Quote the records below word for word, please, from the very first line through the one that contains "exchanged: flat screwdriver", and nothing beyond it.

:: Material for this task ::

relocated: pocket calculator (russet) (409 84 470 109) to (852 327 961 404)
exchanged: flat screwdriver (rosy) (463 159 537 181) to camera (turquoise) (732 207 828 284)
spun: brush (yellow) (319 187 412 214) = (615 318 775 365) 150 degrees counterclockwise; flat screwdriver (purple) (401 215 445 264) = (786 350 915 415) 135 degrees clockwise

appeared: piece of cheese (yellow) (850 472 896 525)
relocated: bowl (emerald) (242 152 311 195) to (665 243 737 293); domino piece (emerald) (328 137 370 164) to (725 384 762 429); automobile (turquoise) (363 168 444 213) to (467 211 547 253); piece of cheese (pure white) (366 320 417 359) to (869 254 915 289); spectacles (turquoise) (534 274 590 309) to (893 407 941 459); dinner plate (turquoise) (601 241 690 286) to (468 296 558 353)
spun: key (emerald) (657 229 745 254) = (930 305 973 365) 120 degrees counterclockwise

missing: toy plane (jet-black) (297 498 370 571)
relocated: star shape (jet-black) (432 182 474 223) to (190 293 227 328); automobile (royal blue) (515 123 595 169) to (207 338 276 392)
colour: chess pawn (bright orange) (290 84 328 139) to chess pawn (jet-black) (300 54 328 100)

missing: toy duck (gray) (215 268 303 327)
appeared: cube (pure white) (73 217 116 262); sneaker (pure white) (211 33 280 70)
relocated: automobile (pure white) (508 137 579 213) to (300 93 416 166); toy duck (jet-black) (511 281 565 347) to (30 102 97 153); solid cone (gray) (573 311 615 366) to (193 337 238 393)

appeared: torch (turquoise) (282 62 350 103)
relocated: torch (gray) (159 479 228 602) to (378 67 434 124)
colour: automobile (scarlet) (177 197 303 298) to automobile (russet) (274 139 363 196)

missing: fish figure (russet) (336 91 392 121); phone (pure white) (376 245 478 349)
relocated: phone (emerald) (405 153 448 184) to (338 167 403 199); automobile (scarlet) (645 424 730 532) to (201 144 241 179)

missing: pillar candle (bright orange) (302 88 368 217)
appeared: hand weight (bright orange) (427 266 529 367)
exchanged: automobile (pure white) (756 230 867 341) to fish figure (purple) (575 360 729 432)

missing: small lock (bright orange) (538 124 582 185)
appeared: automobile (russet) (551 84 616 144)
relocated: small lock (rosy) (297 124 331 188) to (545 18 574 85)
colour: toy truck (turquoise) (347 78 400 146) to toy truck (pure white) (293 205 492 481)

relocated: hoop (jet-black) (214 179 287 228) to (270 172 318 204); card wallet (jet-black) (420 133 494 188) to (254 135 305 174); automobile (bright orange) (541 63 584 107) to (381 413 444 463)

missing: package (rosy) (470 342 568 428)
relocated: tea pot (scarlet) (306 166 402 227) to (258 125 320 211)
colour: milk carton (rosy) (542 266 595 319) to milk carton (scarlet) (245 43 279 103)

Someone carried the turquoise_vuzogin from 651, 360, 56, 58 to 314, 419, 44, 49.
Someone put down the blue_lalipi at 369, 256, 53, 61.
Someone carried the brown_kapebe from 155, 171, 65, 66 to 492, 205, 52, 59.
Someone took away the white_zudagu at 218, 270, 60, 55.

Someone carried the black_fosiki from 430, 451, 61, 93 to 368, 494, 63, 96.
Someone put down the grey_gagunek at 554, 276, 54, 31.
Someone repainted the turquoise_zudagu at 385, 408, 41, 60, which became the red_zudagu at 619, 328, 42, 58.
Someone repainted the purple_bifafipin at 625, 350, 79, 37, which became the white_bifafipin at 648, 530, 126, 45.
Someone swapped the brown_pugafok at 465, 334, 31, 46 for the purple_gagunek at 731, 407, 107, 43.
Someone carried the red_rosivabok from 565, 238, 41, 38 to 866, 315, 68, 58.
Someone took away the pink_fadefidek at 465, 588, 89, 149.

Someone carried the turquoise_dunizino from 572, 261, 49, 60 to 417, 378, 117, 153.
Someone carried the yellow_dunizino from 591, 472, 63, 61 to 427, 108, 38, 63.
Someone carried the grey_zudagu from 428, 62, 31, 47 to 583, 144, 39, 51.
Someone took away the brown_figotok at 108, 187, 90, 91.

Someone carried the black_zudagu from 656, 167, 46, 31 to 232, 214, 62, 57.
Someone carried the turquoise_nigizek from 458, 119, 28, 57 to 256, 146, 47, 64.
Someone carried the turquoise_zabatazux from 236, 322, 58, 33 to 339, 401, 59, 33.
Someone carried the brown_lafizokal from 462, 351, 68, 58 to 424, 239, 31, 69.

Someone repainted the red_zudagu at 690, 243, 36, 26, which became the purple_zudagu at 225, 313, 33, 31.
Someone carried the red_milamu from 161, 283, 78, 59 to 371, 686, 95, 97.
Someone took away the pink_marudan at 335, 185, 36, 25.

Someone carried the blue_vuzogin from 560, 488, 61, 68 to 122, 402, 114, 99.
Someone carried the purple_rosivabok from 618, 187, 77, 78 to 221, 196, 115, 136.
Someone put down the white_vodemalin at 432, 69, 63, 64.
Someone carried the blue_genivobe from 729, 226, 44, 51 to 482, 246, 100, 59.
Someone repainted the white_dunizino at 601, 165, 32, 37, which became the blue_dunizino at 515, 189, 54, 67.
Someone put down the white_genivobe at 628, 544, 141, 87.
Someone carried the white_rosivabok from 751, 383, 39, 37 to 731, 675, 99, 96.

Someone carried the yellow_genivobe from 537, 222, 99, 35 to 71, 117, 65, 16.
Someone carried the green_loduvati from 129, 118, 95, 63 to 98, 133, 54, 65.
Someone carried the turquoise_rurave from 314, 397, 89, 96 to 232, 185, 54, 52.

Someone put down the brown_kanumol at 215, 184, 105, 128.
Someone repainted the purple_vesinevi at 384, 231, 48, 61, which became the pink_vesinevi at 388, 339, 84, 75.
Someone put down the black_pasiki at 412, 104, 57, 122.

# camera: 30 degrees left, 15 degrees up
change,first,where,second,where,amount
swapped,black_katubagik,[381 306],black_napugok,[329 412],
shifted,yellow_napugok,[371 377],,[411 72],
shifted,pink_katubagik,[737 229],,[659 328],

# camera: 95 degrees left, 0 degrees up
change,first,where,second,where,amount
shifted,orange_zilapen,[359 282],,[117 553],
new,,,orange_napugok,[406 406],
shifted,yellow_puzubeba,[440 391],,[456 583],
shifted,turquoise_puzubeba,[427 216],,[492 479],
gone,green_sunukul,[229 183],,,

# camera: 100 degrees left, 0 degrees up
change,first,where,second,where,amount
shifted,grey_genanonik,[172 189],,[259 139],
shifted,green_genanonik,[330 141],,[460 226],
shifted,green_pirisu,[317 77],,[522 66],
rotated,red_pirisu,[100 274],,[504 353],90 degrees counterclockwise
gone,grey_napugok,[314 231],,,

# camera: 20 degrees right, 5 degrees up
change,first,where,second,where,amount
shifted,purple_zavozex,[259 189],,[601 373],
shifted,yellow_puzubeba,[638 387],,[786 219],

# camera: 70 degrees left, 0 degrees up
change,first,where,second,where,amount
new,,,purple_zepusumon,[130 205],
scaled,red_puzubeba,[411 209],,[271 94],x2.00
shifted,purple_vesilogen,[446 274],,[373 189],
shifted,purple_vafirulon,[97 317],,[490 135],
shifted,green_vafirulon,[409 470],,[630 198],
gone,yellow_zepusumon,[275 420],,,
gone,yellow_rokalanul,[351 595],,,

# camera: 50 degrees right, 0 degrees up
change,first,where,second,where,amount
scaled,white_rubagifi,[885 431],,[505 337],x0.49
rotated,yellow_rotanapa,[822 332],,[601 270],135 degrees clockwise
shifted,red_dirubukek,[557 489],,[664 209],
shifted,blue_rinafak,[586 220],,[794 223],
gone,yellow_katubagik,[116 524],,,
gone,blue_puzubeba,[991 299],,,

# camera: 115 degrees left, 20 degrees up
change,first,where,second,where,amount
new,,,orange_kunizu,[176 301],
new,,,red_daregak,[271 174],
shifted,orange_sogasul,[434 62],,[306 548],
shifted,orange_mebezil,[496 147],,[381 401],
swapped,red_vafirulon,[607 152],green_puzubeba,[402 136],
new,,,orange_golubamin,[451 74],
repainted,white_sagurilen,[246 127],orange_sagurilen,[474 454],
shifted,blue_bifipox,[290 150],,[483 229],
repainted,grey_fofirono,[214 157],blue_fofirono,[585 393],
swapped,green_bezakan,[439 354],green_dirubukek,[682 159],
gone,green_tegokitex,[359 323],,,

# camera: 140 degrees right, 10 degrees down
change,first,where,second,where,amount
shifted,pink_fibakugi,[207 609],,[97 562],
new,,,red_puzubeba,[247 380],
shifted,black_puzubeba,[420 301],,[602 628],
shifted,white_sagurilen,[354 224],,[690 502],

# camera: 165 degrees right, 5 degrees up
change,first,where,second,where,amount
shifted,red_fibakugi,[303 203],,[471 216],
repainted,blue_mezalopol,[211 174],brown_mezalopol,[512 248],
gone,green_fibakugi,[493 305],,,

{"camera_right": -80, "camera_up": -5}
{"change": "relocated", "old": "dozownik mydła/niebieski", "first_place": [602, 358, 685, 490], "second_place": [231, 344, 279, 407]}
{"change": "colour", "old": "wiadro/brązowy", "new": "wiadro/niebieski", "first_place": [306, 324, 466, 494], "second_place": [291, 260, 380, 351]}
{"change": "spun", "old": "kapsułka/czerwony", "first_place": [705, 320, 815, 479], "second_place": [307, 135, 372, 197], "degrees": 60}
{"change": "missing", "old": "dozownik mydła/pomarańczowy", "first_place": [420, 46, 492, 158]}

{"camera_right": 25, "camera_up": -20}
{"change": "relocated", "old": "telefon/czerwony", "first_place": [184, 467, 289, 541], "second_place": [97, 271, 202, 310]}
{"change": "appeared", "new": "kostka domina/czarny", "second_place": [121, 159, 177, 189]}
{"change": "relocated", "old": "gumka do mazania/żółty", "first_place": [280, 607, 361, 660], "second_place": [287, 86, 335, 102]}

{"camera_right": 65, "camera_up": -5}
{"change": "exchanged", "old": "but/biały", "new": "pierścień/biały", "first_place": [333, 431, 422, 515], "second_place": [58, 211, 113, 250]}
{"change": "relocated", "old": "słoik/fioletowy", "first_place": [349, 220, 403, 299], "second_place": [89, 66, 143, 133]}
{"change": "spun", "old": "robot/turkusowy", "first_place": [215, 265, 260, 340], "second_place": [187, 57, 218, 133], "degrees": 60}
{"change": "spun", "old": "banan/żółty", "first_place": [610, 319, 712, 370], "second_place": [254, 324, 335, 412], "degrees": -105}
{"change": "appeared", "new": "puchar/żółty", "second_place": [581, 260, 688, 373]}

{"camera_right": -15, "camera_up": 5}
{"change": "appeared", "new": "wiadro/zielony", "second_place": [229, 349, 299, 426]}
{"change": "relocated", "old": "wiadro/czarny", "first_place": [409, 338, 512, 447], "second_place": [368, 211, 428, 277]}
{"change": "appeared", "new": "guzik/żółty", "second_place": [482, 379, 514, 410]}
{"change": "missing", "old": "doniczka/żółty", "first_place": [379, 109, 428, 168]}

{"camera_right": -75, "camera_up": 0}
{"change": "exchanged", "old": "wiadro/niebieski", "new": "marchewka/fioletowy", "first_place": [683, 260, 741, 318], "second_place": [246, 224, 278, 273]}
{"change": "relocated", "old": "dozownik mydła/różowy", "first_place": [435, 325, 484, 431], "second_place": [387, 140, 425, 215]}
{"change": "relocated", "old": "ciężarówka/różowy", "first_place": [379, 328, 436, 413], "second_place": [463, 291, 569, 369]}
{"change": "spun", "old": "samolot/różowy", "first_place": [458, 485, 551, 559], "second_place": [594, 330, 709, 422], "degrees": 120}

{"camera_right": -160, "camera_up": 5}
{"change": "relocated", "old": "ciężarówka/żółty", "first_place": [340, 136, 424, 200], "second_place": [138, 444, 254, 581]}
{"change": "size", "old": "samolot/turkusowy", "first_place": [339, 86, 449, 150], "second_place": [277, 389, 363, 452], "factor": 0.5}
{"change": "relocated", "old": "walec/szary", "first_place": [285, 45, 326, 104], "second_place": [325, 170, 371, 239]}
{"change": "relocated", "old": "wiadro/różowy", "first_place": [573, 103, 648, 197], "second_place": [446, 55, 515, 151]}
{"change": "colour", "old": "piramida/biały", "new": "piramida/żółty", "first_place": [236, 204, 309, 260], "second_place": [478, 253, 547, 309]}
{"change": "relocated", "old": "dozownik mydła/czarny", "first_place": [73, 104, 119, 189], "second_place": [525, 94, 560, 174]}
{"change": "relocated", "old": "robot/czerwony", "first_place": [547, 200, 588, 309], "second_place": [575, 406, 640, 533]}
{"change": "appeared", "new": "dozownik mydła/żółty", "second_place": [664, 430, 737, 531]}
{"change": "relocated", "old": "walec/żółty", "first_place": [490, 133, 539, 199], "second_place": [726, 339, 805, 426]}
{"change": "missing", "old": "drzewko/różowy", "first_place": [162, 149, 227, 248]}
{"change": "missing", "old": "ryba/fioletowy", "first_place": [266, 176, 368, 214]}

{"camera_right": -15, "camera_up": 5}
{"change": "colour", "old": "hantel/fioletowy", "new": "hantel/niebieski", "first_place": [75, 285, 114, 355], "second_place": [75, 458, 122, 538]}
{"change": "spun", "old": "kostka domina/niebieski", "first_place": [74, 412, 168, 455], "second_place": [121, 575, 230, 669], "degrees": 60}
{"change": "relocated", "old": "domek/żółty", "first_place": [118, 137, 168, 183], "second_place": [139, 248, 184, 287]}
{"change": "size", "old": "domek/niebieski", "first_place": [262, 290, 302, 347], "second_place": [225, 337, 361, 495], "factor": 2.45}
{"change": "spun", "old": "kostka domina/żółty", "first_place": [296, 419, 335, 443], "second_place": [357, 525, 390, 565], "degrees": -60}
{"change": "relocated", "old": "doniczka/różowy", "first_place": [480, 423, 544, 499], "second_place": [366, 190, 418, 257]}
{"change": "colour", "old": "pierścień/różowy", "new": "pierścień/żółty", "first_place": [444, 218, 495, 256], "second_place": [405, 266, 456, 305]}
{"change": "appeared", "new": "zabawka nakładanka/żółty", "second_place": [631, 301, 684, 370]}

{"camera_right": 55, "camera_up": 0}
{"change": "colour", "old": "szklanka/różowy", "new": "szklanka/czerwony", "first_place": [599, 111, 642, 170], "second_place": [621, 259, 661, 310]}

:::

[Problem solution]:
relocated: pocket calculator (russet) (409 84 470 109) to (852 327 961 404)
exchanged: flat screwdriver (rosy) (463 159 537 181) to camera (turquoise) (732 207 828 284)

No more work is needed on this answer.